**** The data ****

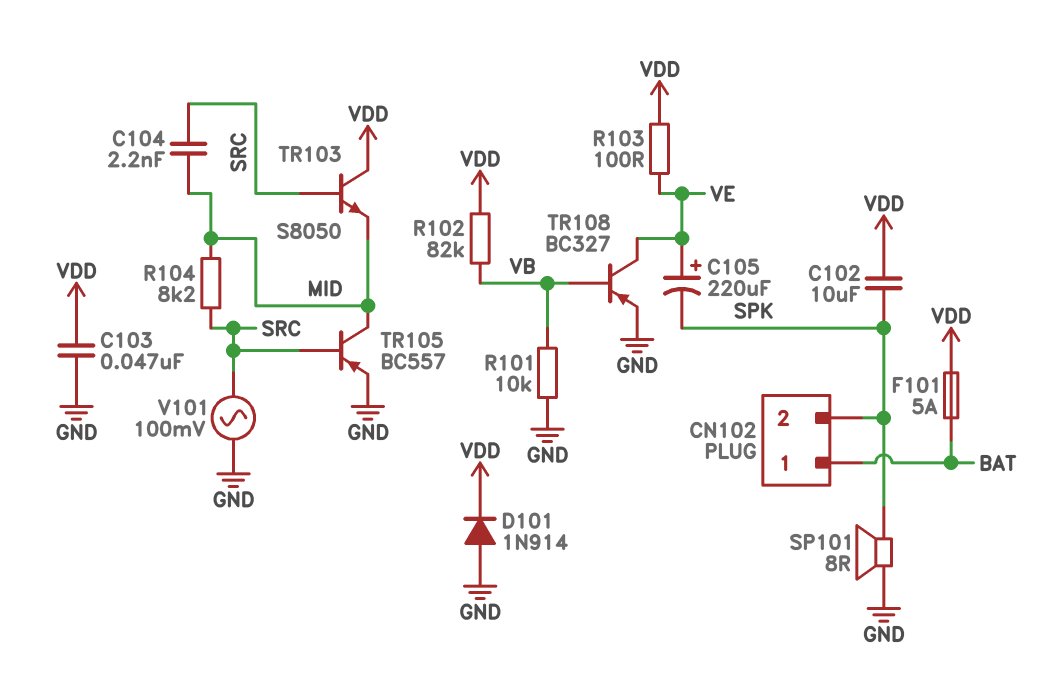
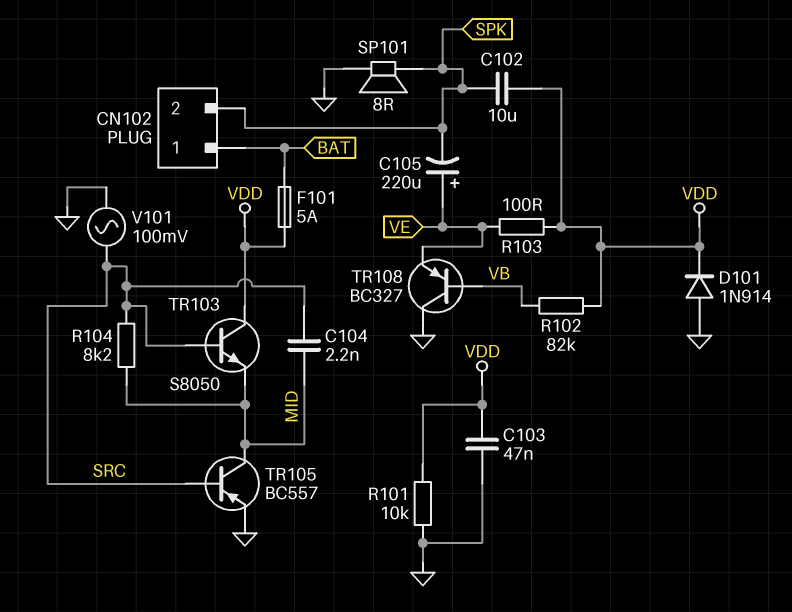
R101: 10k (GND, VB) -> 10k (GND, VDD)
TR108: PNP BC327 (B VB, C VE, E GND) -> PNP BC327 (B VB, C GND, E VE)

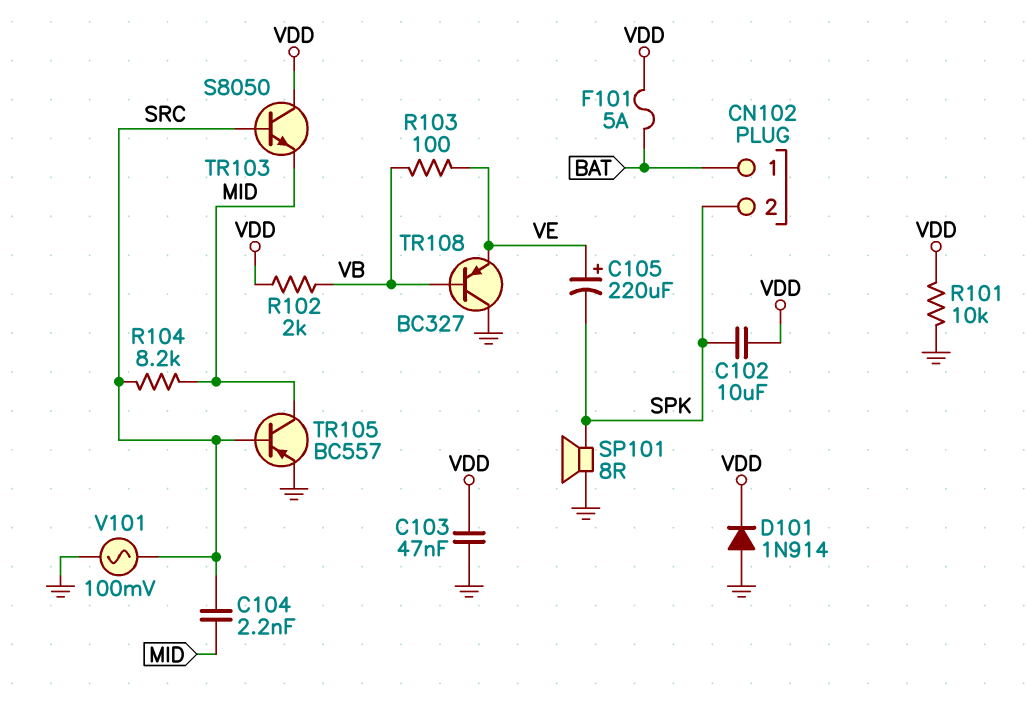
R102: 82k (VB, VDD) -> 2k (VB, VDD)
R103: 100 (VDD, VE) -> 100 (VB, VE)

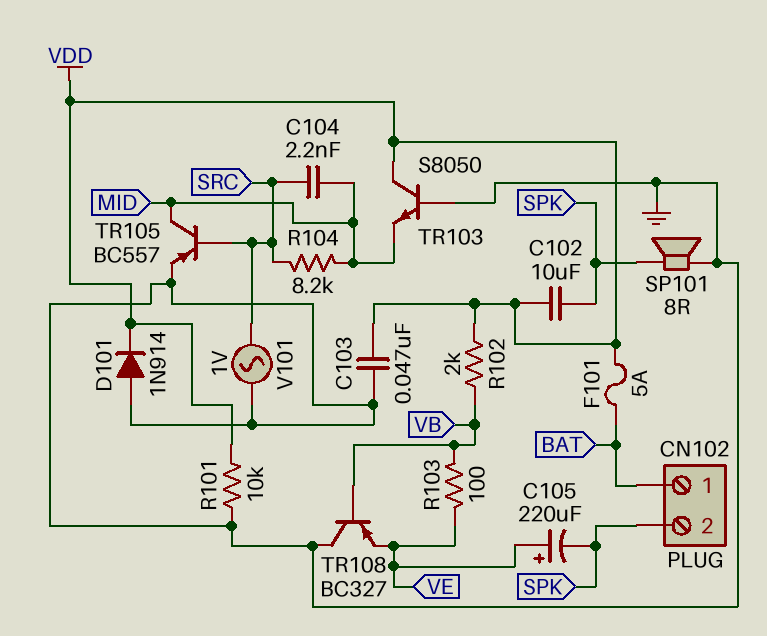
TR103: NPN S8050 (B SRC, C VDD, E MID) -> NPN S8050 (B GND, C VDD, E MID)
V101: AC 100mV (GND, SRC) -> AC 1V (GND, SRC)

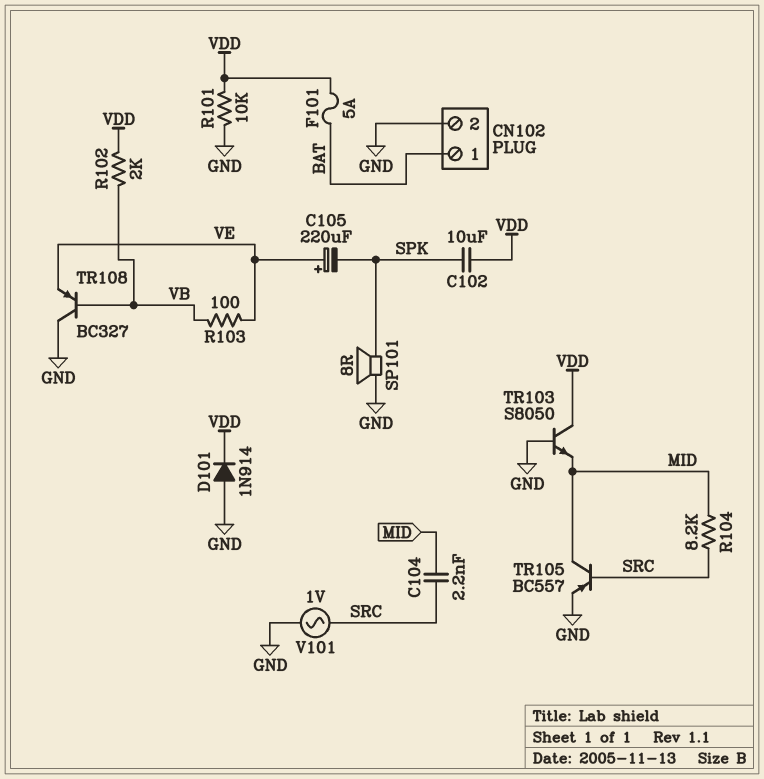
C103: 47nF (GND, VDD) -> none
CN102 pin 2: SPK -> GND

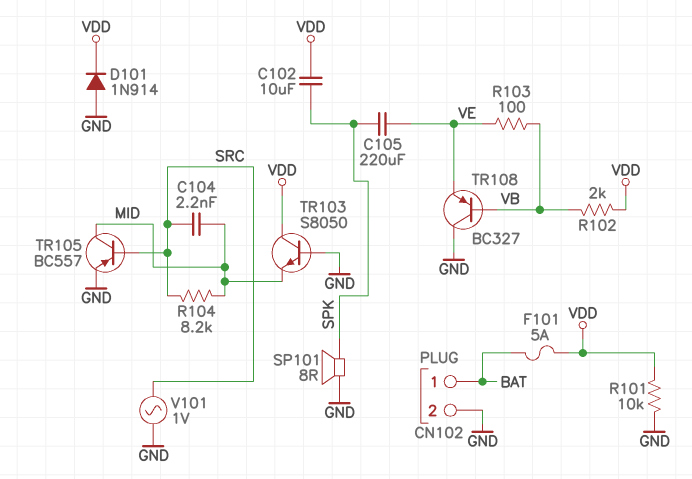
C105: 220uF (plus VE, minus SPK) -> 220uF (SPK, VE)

****
**** The data ****

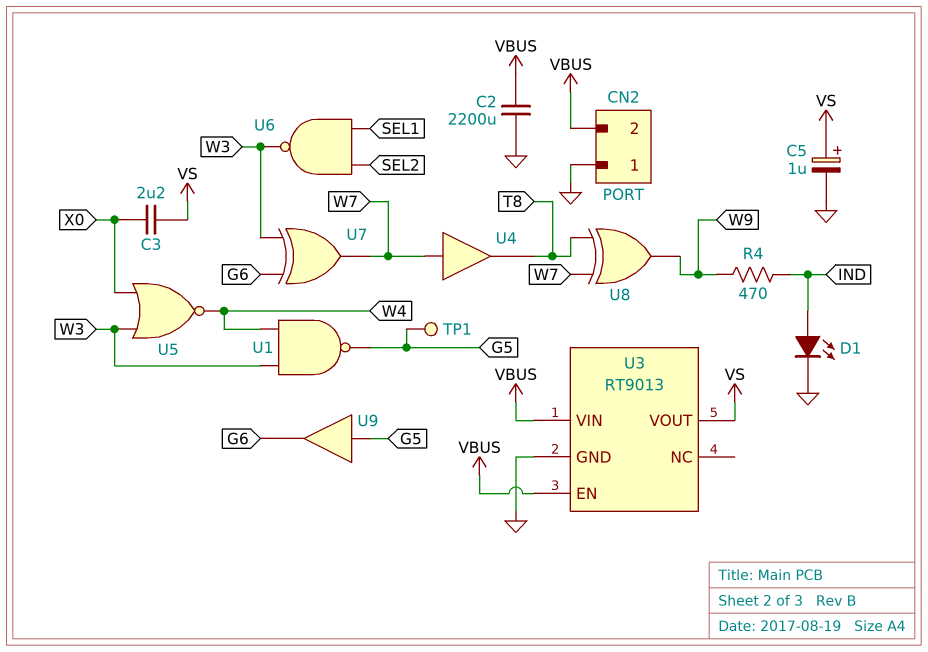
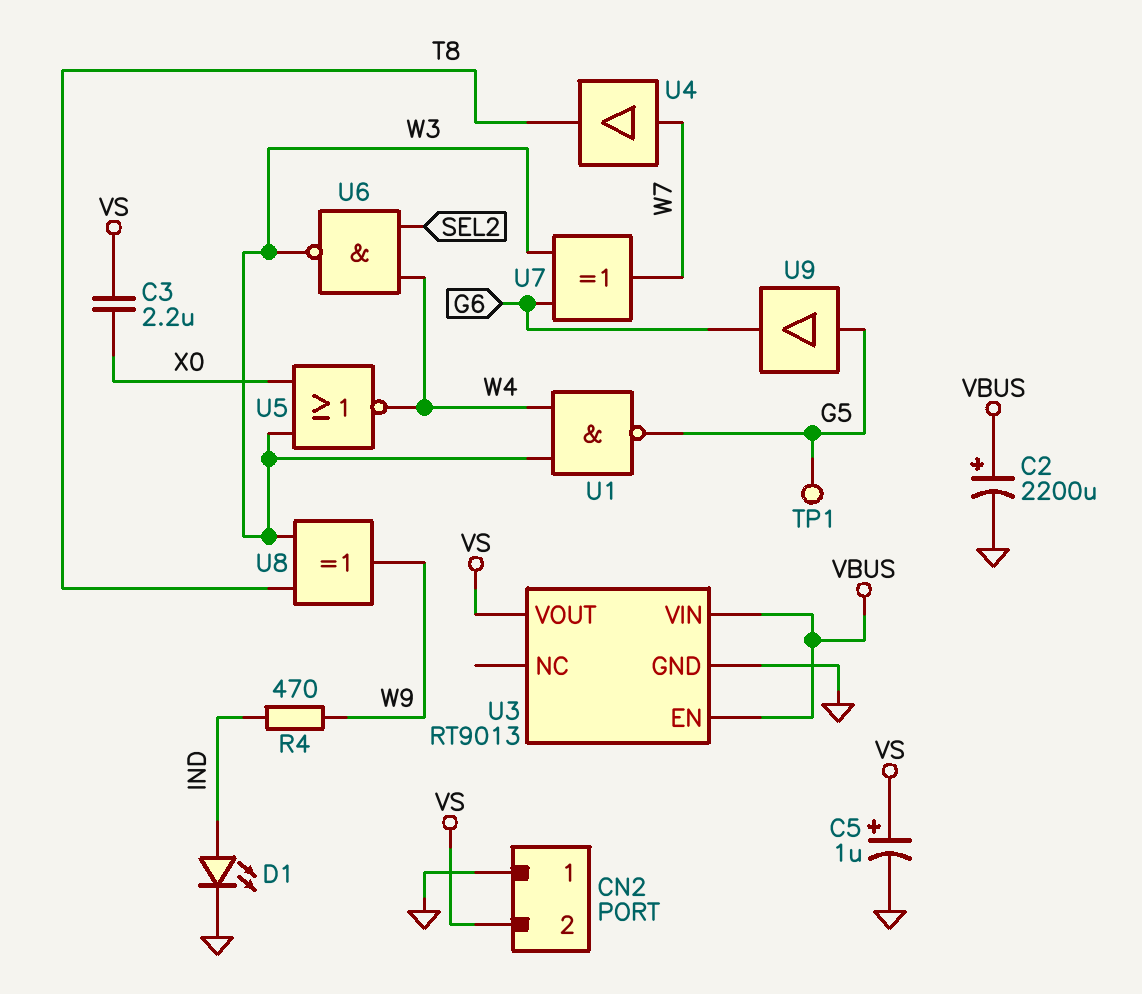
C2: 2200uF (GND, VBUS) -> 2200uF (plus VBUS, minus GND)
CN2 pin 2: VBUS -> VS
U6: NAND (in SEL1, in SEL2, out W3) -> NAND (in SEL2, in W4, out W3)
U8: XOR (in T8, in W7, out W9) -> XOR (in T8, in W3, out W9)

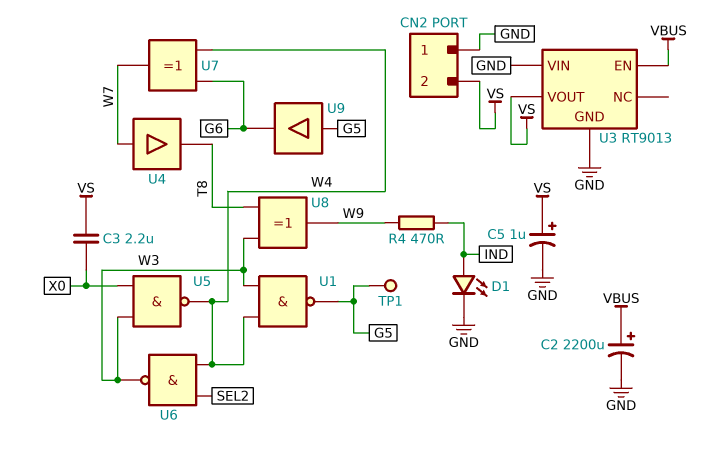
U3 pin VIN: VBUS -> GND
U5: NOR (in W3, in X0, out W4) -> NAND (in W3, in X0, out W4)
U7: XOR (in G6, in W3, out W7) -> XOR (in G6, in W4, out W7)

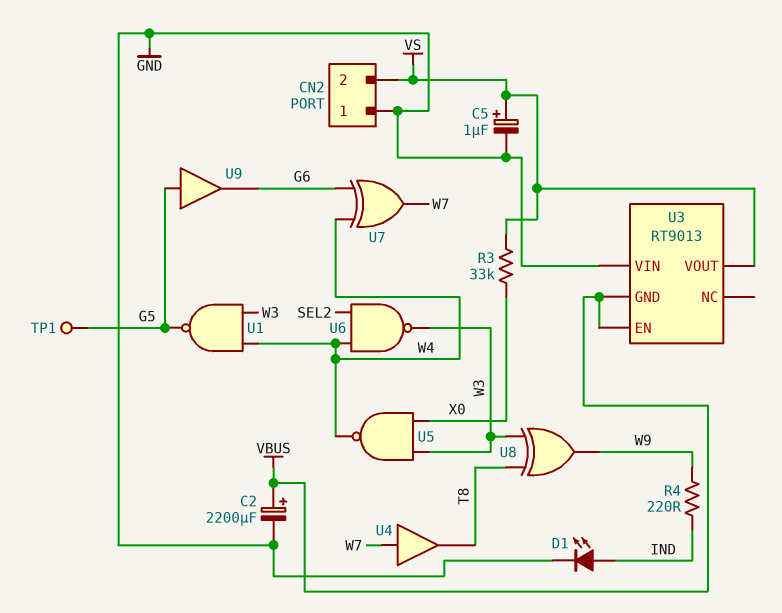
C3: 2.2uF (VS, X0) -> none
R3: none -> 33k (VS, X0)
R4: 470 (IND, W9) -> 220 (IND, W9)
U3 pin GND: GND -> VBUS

****

What is expected - Go through the entries above and copy each line with "plus" in it.

Written solution -
C105: 220uF (plus VE, minus SPK) -> 220uF (SPK, VE)
C2: 2200uF (GND, VBUS) -> 2200uF (plus VBUS, minus GND)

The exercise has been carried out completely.